◆ THE TASK: Your reply should contain nothing except the lines from the one with "R4: 3.9k (+12V, N_21) -> none" through the end of the listing below, reproduced exactly and stripped of pictures.

◆ PROVIDED ENTRIES:
┄┄┄┄┄┄┄┄┄┄┄┄┄┄┄┄┄┄┄┄
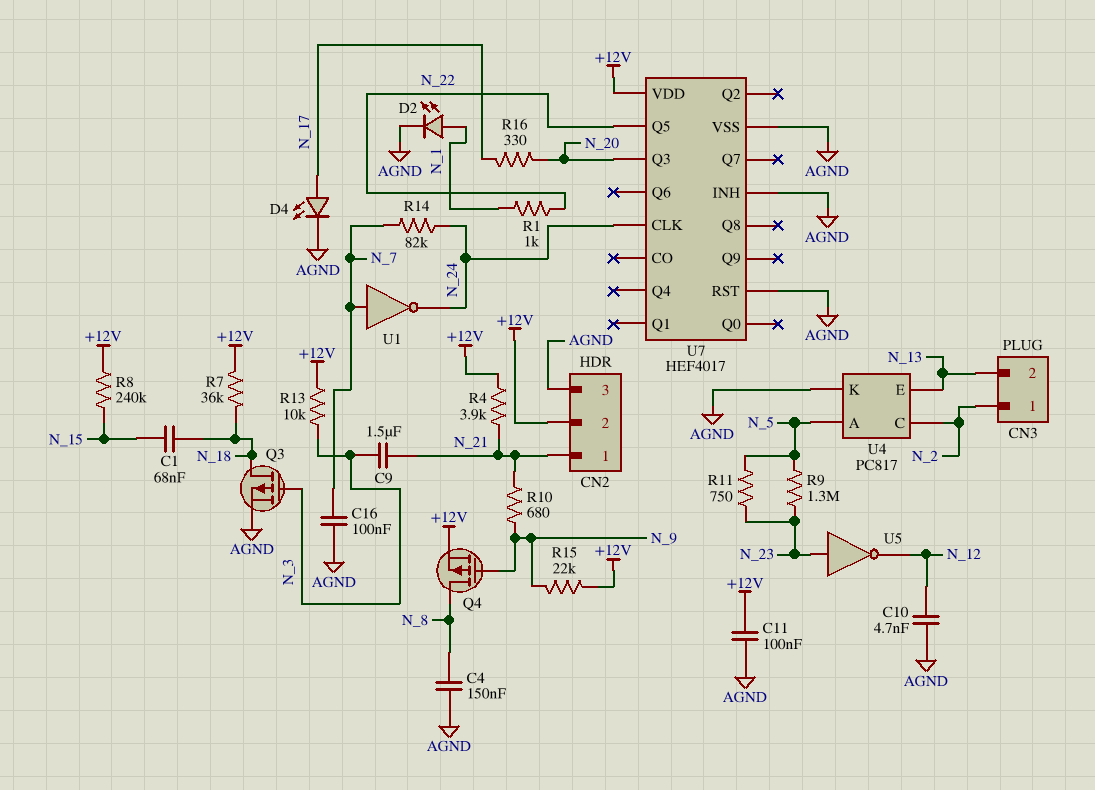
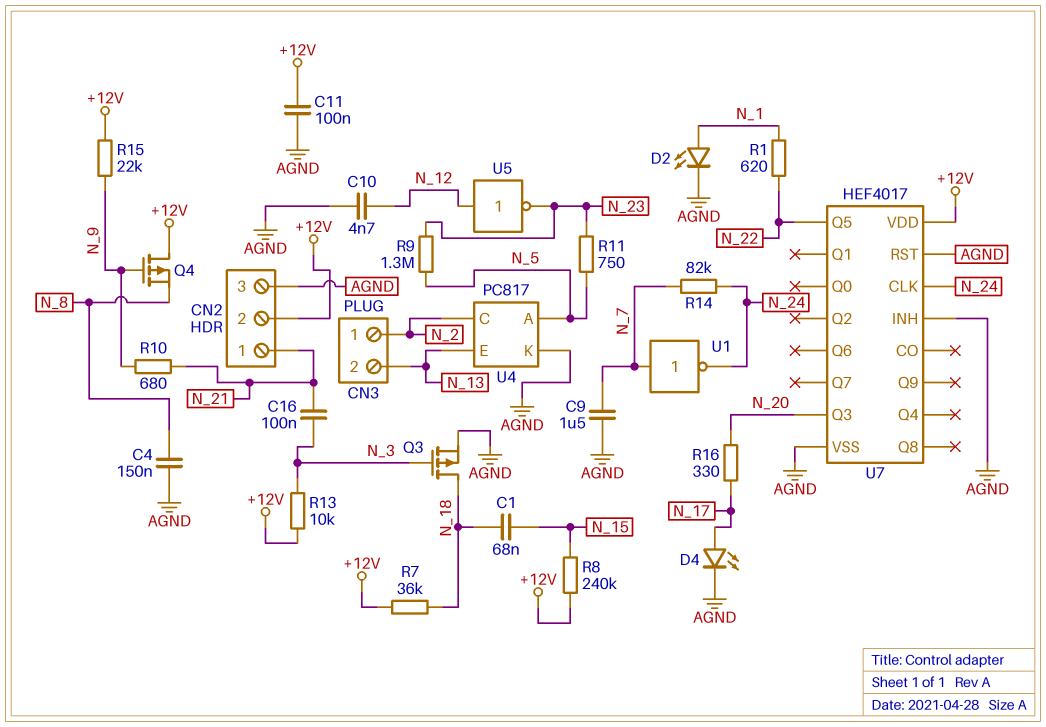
C9: 1.5uF (N_3, N_21) -> 1.5uF (AGND, N_7)
C16: 100nF (AGND, N_7) -> 100nF (N_3, N_21)
Q4: PMOS (G N_9, D N_8, S +12V) -> PMOS (G N_9, D +12V, S N_8)
R1: 1k (N_1, N_22) -> 620 (N_1, N_22)
R4: 3.9k (+12V, N_21) -> none
U5: NOT (in N_23, out N_12) -> NOT (in N_12, out N_23)

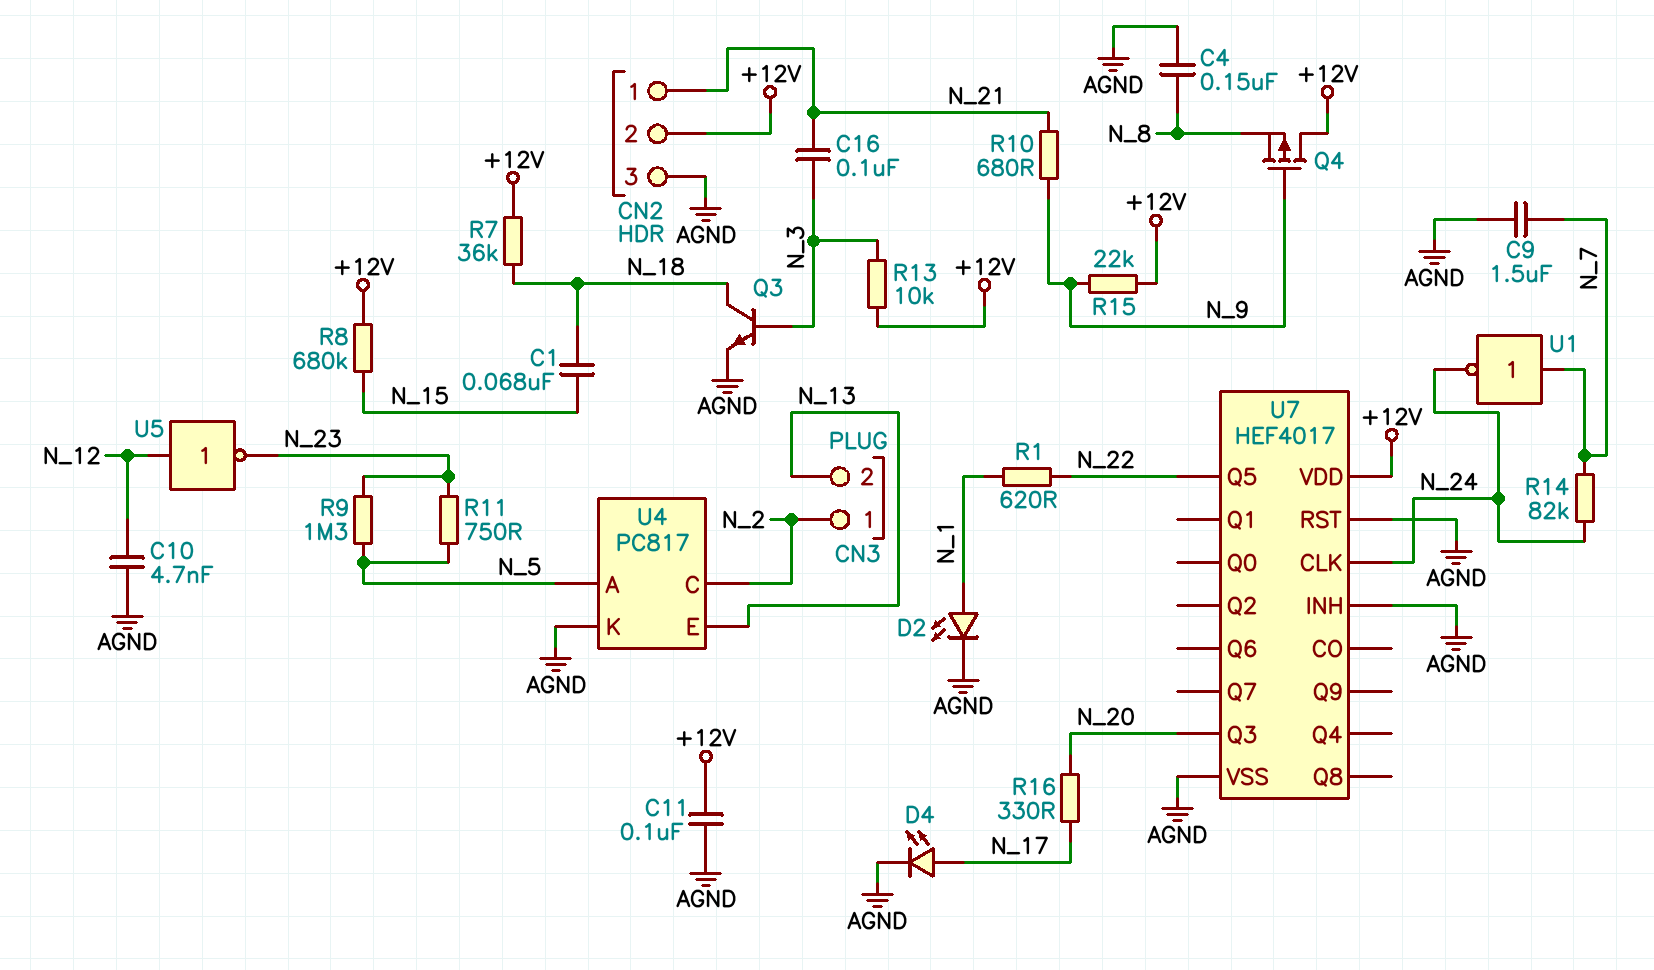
Q3: PMOS (G N_3, D N_18, S AGND) -> NPN (B N_3, C N_18, E AGND)
R8: 240k (+12V, N_15) -> 680k (+12V, N_15)

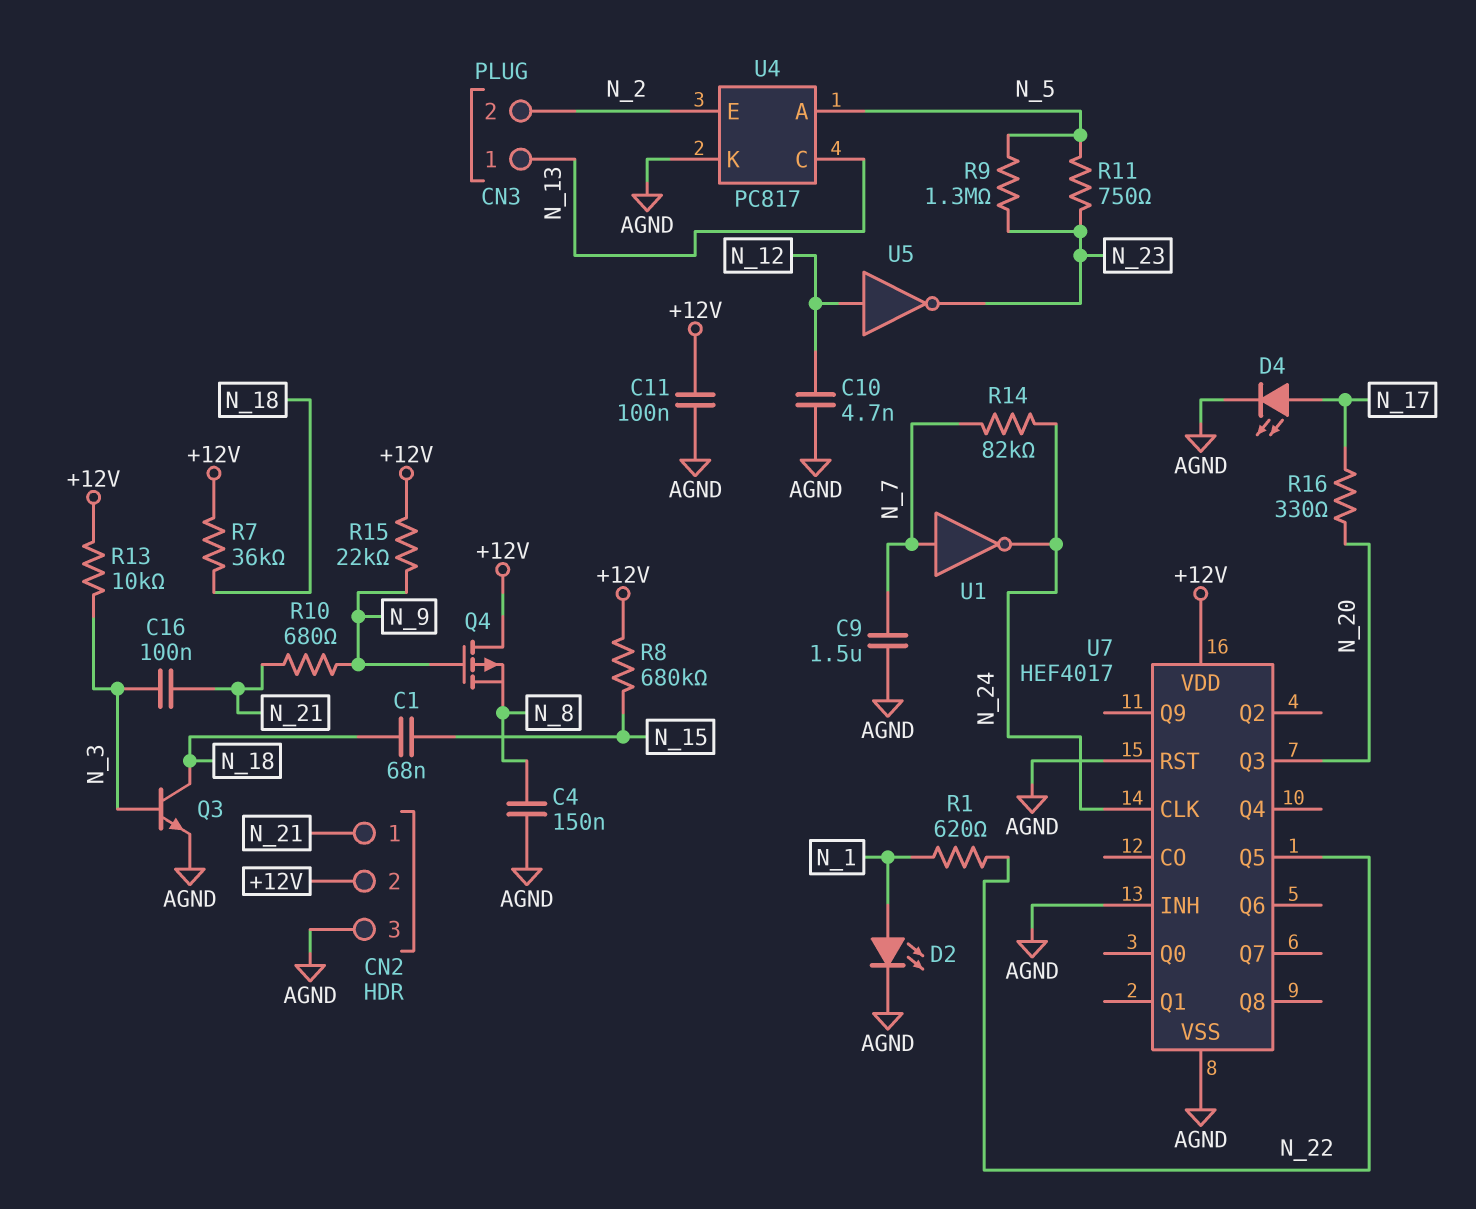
CN3 pin 1: N_2 -> N_13
CN3 pin 2: N_13 -> N_2
U4 pin C: N_2 -> N_13
U4 pin E: N_13 -> N_2

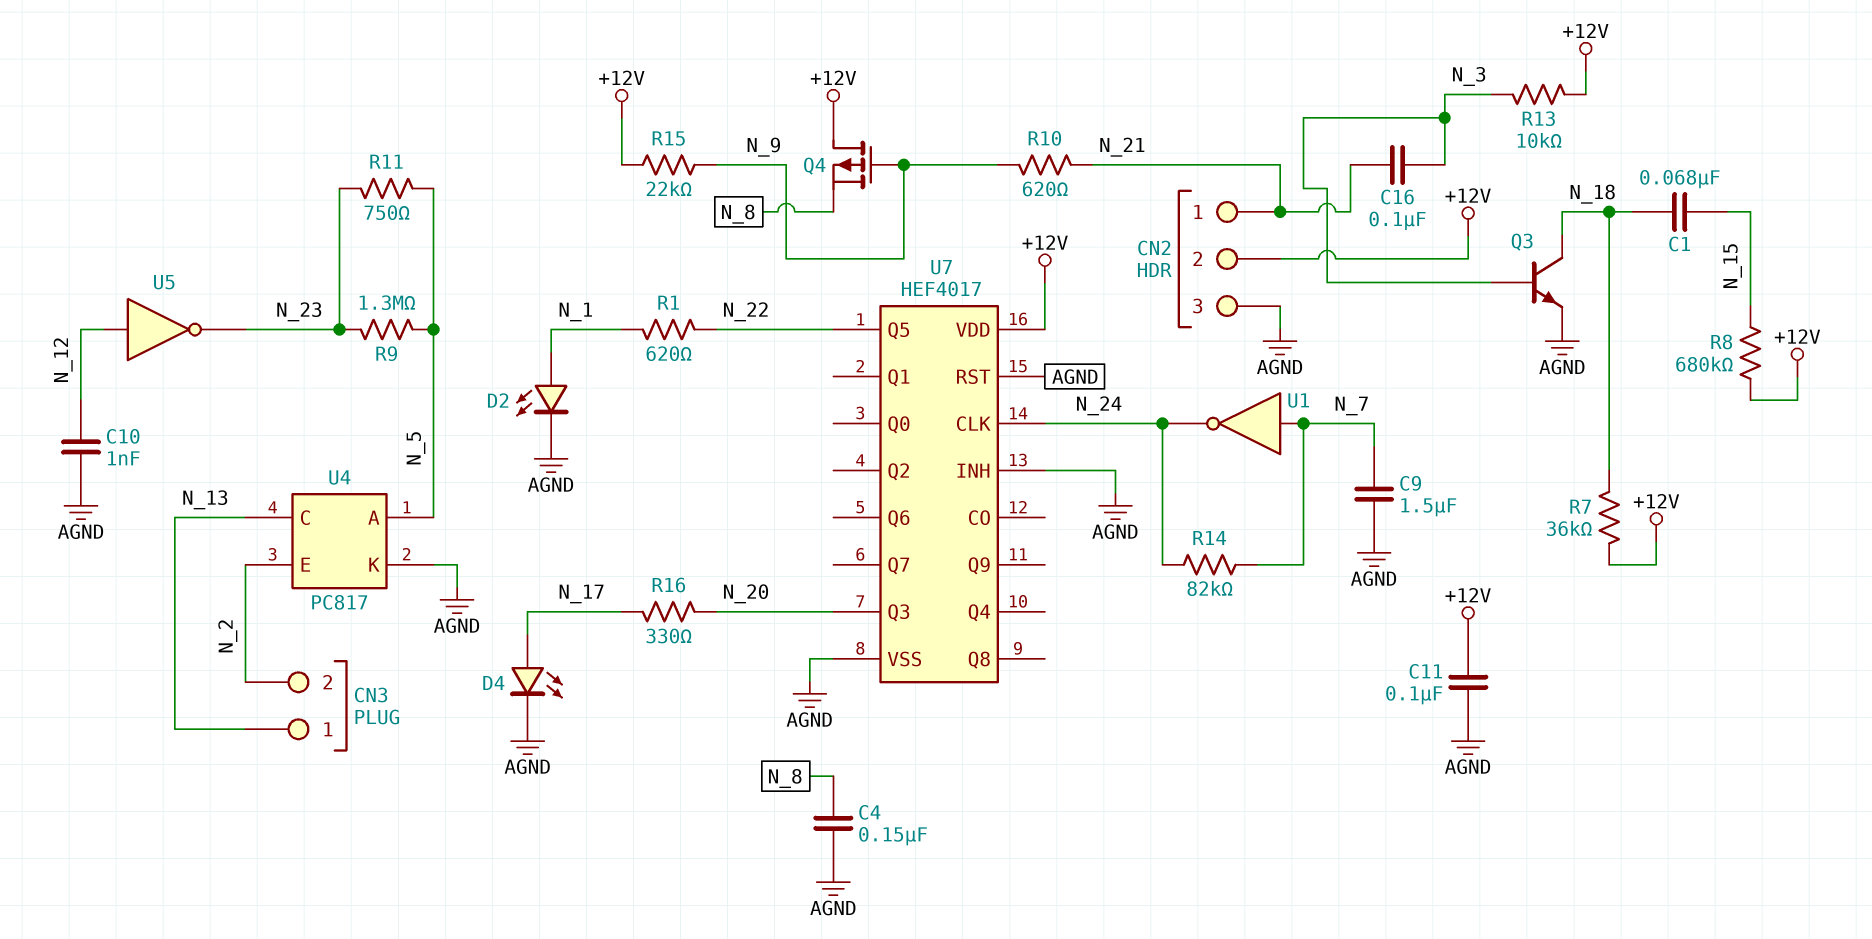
C10: 4.7nF (AGND, N_12) -> 1nF (AGND, N_12)
R10: 680 (N_9, N_21) -> 620 (N_9, N_21)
┄┄┄┄┄┄┄┄┄┄┄┄┄┄┄┄┄┄┄┄
◆ REPLY:
R4: 3.9k (+12V, N_21) -> none
U5: NOT (in N_23, out N_12) -> NOT (in N_12, out N_23)

Q3: PMOS (G N_3, D N_18, S AGND) -> NPN (B N_3, C N_18, E AGND)
R8: 240k (+12V, N_15) -> 680k (+12V, N_15)

CN3 pin 1: N_2 -> N_13
CN3 pin 2: N_13 -> N_2
U4 pin C: N_2 -> N_13
U4 pin E: N_13 -> N_2

C10: 4.7nF (AGND, N_12) -> 1nF (AGND, N_12)
R10: 680 (N_9, N_21) -> 620 (N_9, N_21)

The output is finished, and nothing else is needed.